▶ [Task brief]:
The full set of entries is to be printed exactly, with pictures excluded.

..............................

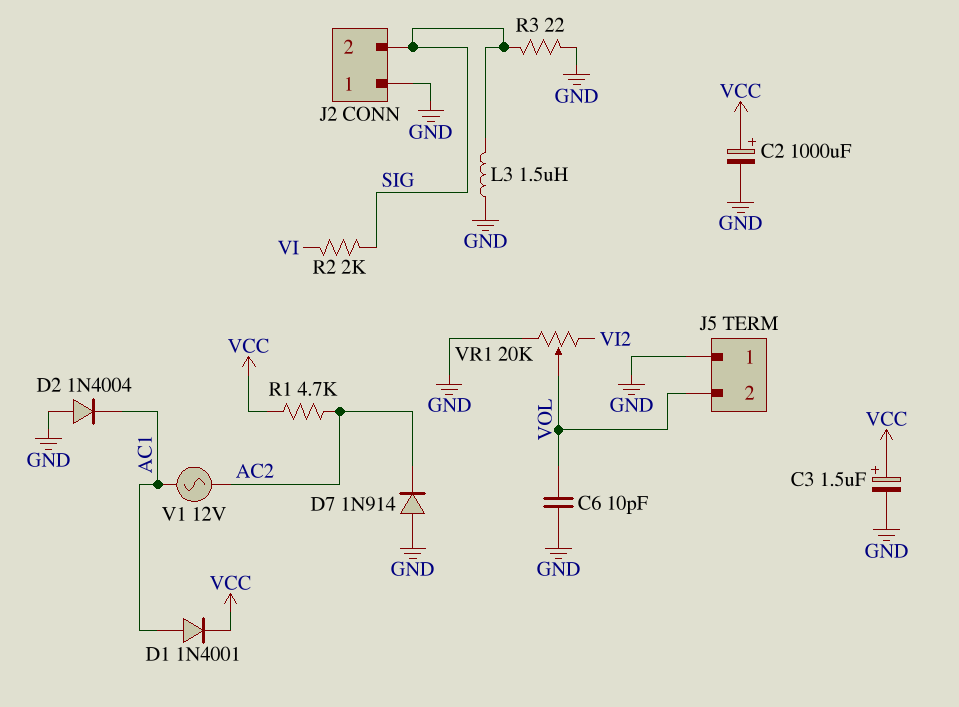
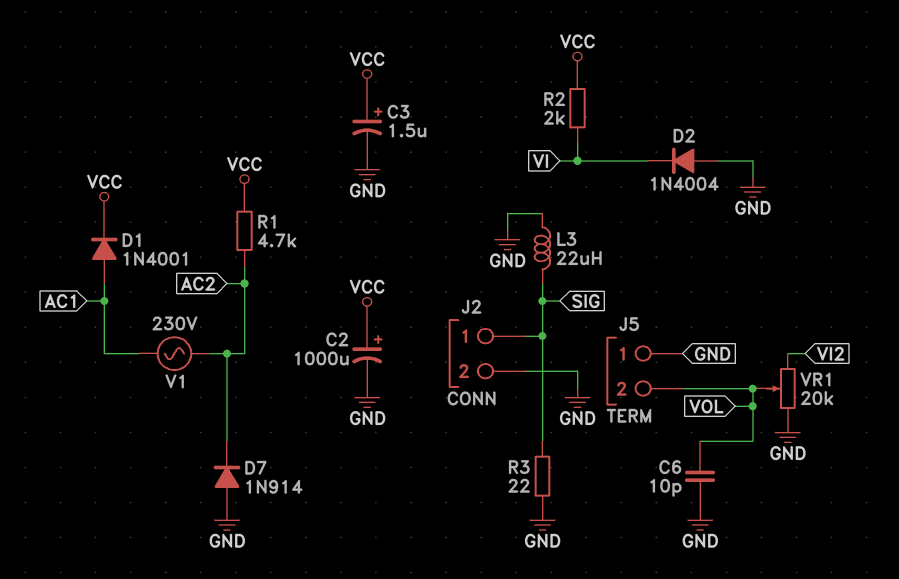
D2: diode 1N4004 (A GND, K AC1) -> diode 1N4004 (A GND, K VI)
J2 pin 1: GND -> SIG
J2 pin 2: SIG -> GND
L3: 1.5uH (GND, SIG) -> 22uH (GND, SIG)
R2: 2k (SIG, VI) -> 2k (VCC, VI)
V1: AC 12V (AC1, AC2) -> AC 230V (AC1, AC2)

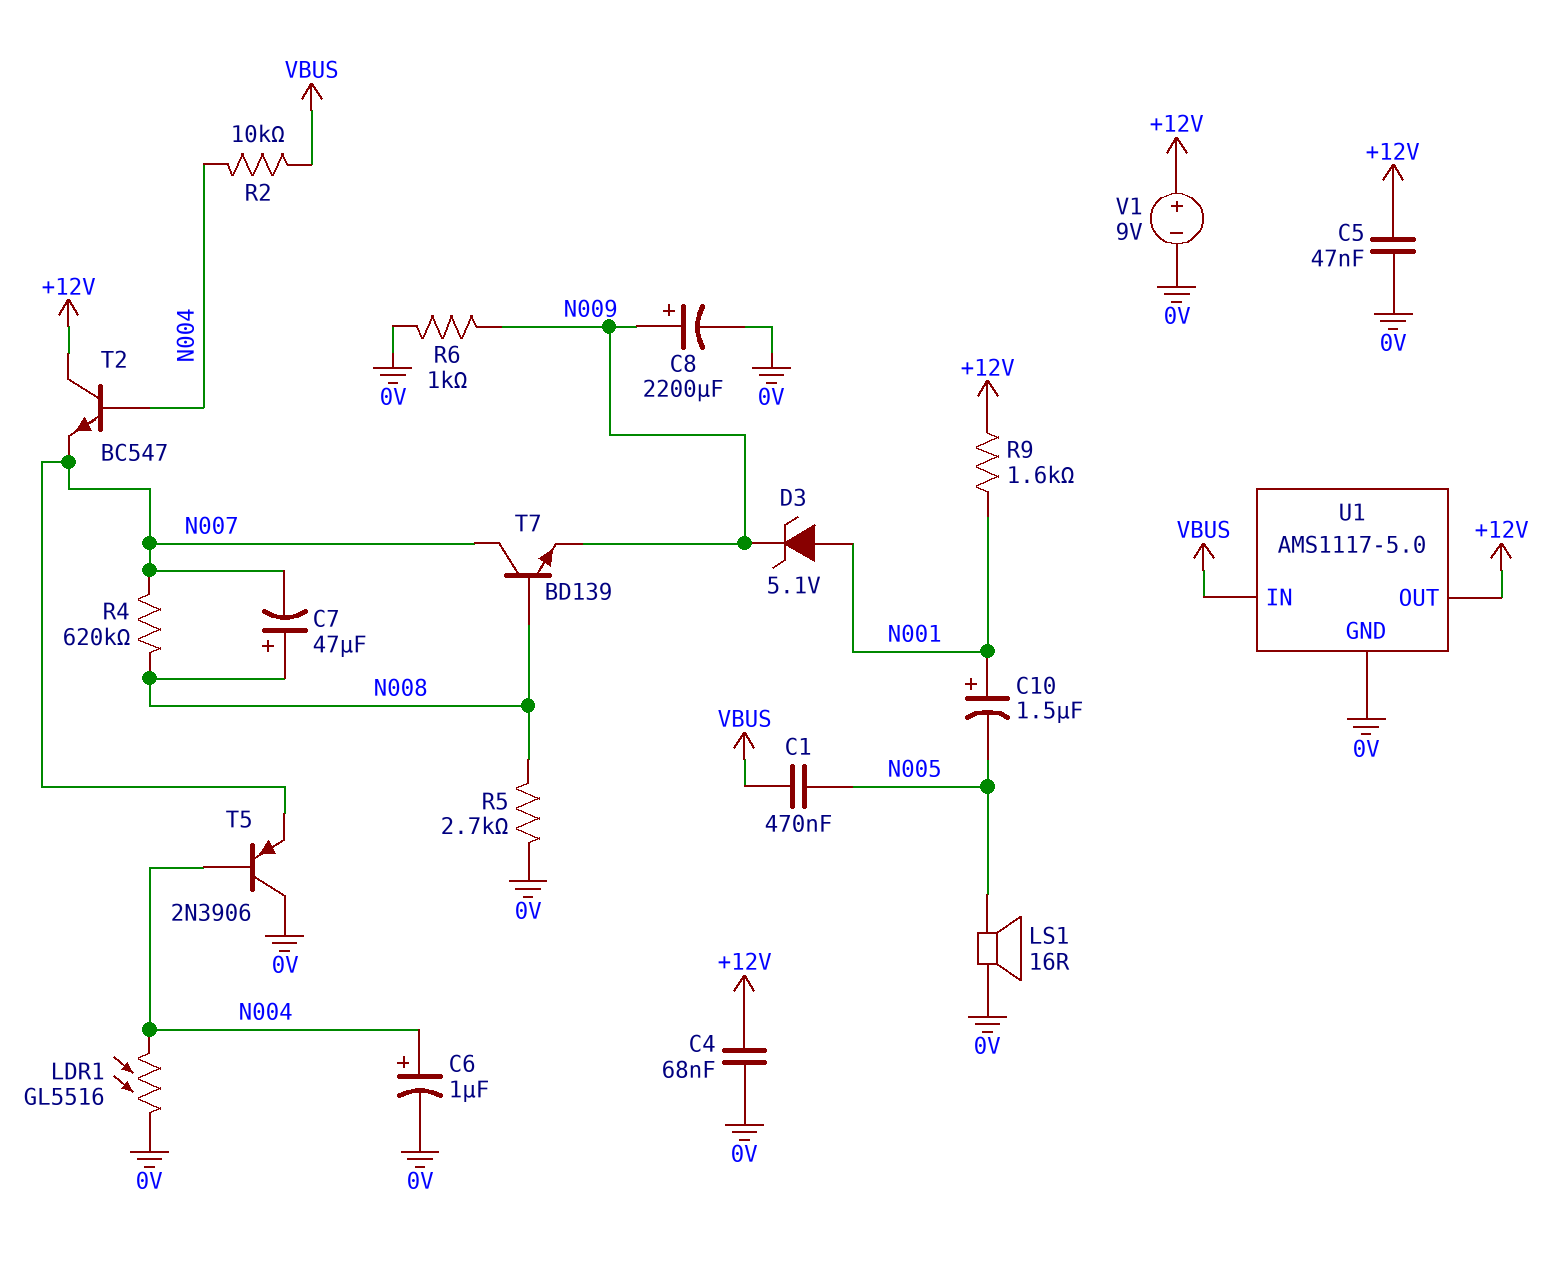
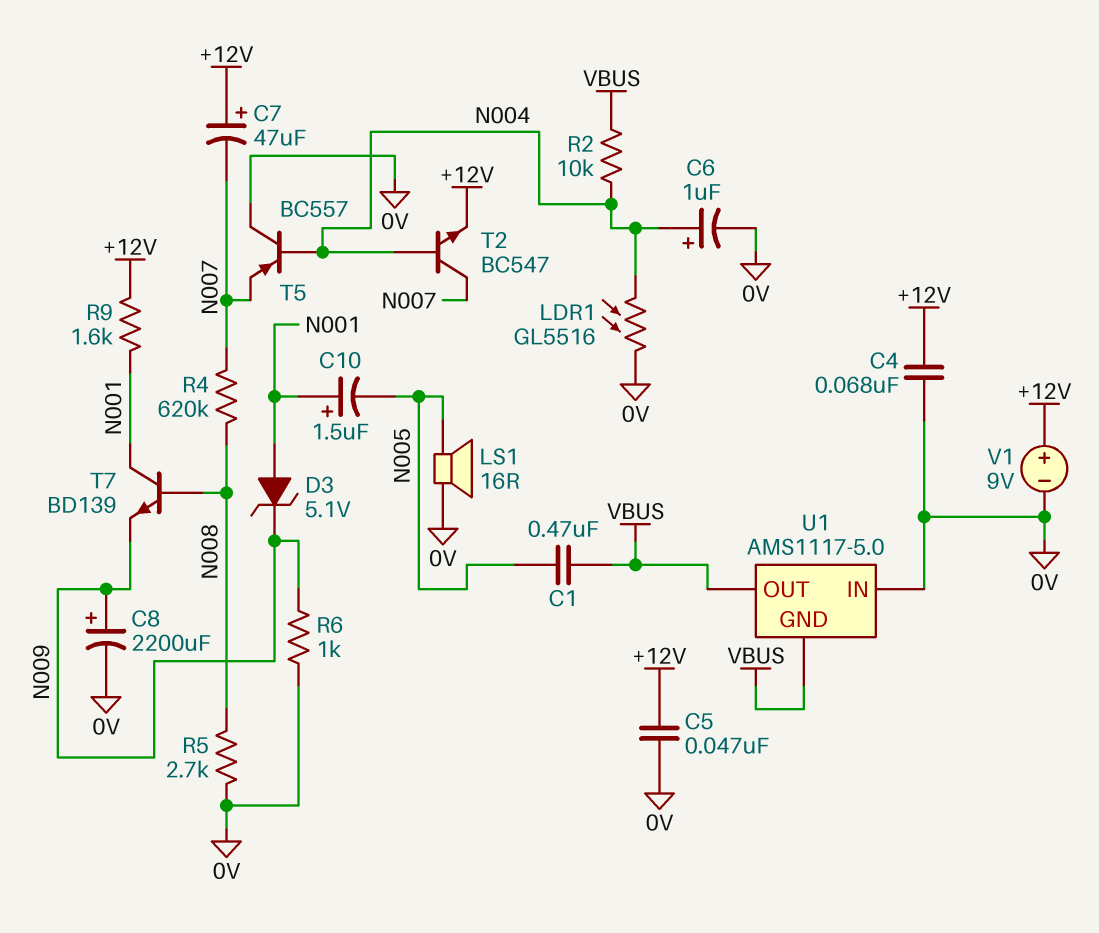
C7: 47uF (plus N008, minus N007) -> 47uF (plus +12V, minus N007)
T2: NPN BC547 (B N004, C +12V, E N007) -> NPN BC547 (B N004, C N007, E +12V)
T5: PNP 2N3906 (B N004, C 0V, E N007) -> PNP BC557 (B N004, C 0V, E N007)
T7: NPN BD139 (B N008, C N007, E N009) -> NPN BD139 (B N008, C N001, E N009)
U1 pin GND: 0V -> VBUS
U1 pin IN: VBUS -> 0V
U1 pin OUT: +12V -> VBUS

..............................

▶ [The answer]:
D2: diode 1N4004 (A GND, K AC1) -> diode 1N4004 (A GND, K VI)
J2 pin 1: GND -> SIG
J2 pin 2: SIG -> GND
L3: 1.5uH (GND, SIG) -> 22uH (GND, SIG)
R2: 2k (SIG, VI) -> 2k (VCC, VI)
V1: AC 12V (AC1, AC2) -> AC 230V (AC1, AC2)

C7: 47uF (plus N008, minus N007) -> 47uF (plus +12V, minus N007)
T2: NPN BC547 (B N004, C +12V, E N007) -> NPN BC547 (B N004, C N007, E +12V)
T5: PNP 2N3906 (B N004, C 0V, E N007) -> PNP BC557 (B N004, C 0V, E N007)
T7: NPN BD139 (B N008, C N007, E N009) -> NPN BD139 (B N008, C N001, E N009)
U1 pin GND: 0V -> VBUS
U1 pin IN: VBUS -> 0V
U1 pin OUT: +12V -> VBUS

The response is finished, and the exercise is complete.